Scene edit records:
_____

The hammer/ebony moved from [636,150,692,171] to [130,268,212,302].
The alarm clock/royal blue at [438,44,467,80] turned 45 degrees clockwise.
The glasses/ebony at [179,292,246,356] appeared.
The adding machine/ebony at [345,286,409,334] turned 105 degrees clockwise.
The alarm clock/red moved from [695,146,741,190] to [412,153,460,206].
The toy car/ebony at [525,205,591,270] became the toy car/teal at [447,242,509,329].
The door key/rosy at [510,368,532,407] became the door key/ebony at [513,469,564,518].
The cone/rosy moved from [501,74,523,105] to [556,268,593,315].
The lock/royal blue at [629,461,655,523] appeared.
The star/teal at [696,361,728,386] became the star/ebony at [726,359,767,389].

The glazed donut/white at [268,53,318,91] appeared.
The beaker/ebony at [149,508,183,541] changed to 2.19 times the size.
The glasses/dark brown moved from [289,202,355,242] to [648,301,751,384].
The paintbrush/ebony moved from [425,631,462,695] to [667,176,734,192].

_____

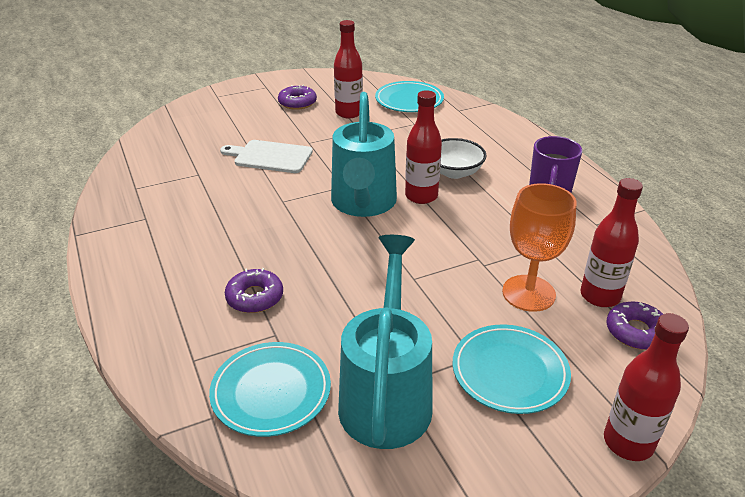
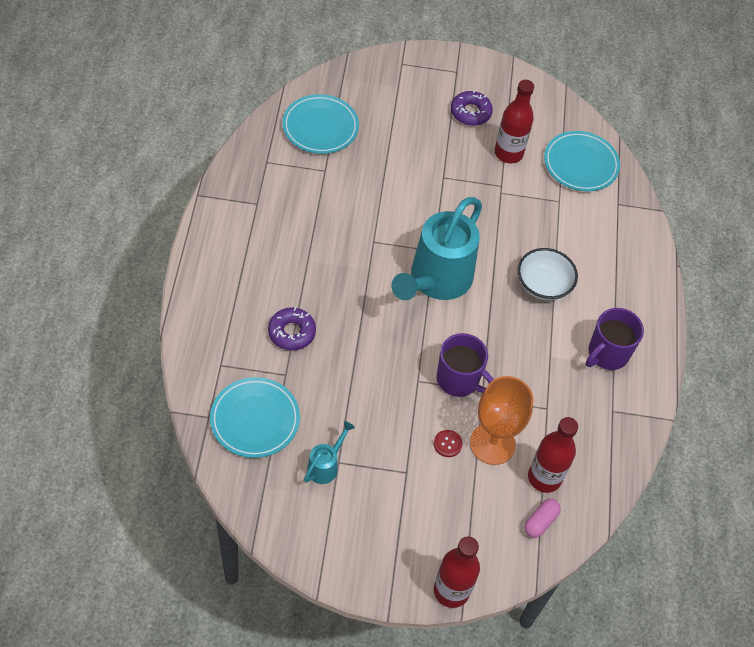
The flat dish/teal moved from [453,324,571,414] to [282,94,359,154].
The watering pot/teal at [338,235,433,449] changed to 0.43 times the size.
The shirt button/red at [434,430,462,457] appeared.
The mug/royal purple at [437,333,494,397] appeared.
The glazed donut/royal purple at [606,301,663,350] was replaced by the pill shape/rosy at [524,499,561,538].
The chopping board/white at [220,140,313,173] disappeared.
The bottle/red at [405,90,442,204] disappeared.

_____

- **WORK REQUEST**: Track down every line in the entries that includes the string "turned", and copy it.

- **OUTPUT FOR THIS EXERCISE**:
The alarm clock/royal blue at [438,44,467,80] turned 45 degrees clockwise.
The adding machine/ebony at [345,286,409,334] turned 105 degrees clockwise.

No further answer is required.